"""

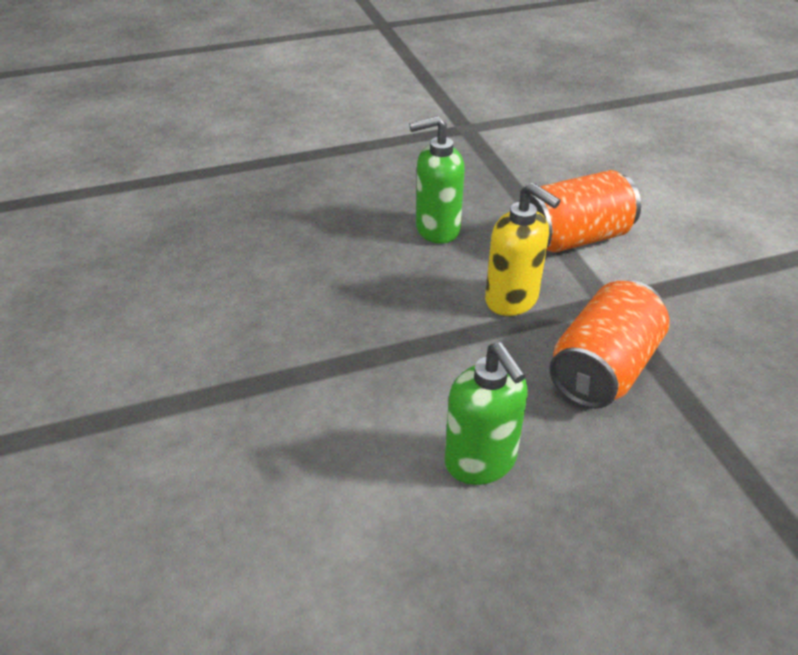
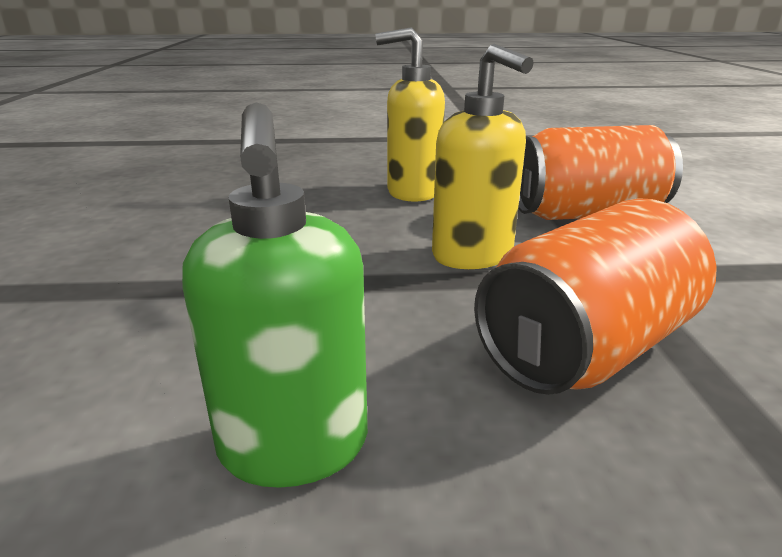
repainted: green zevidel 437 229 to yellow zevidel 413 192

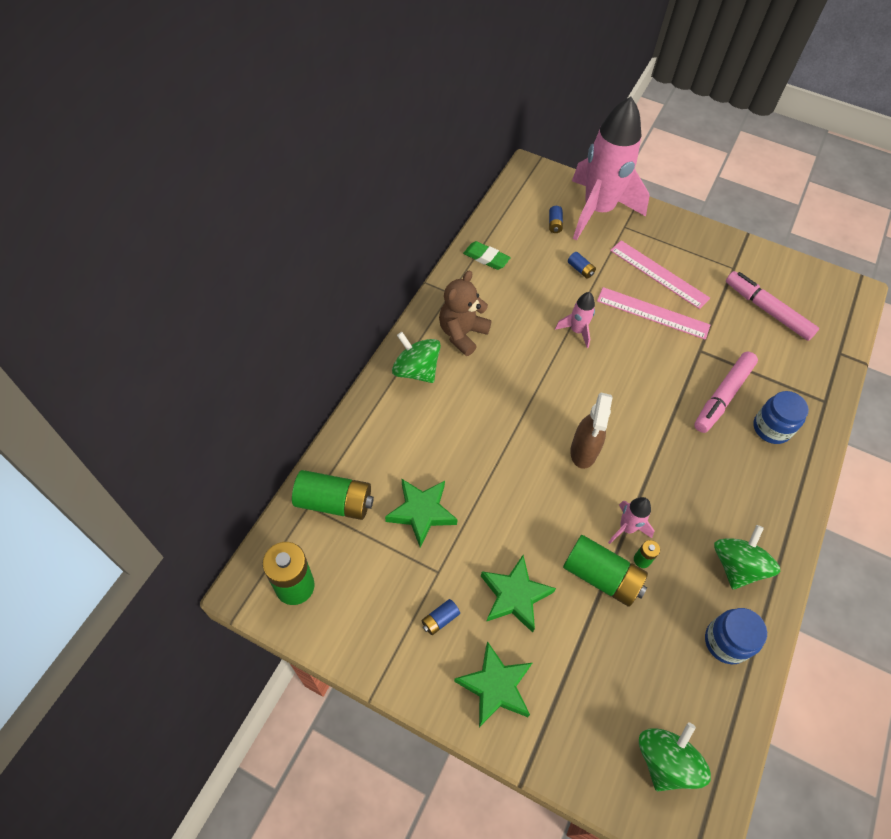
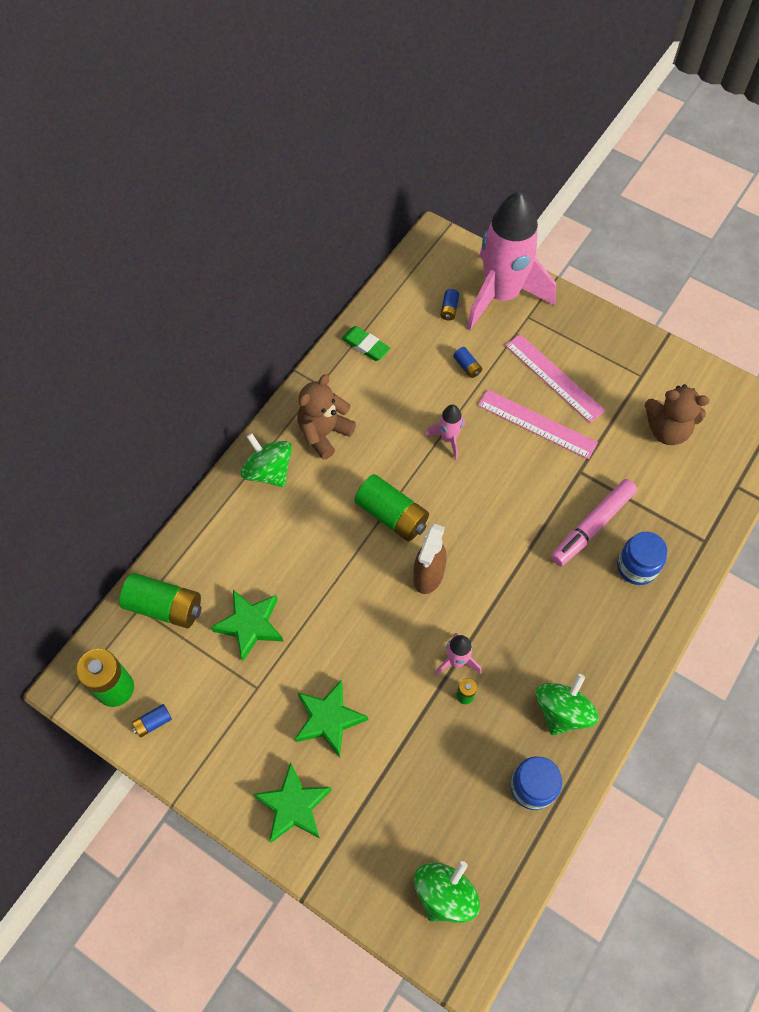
shifted: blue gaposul 440 619 to 153 722; green gaposul 601 576 to 392 515
swapped: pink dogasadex 767 310 to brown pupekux 667 430

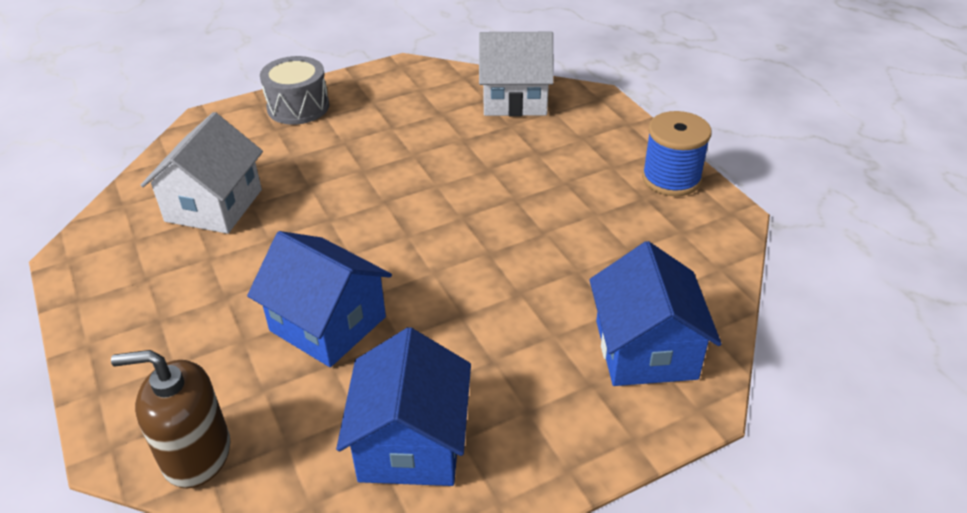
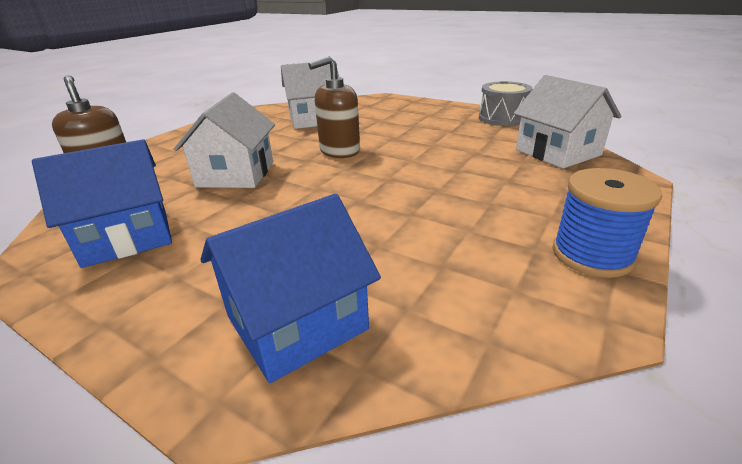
new: brown zevidel 339 151
shifted: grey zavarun 298 107 to 502 118
repainted: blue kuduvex 328 324 to white kuduvex 236 174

"""

■ **What to produce**
Return the data above unchanged. Pictures are not part of the copy.

■ **Answer space**
repainted: green zevidel 437 229 to yellow zevidel 413 192

shifted: blue gaposul 440 619 to 153 722; green gaposul 601 576 to 392 515
swapped: pink dogasadex 767 310 to brown pupekux 667 430

new: brown zevidel 339 151
shifted: grey zavarun 298 107 to 502 118
repainted: blue kuduvex 328 324 to white kuduvex 236 174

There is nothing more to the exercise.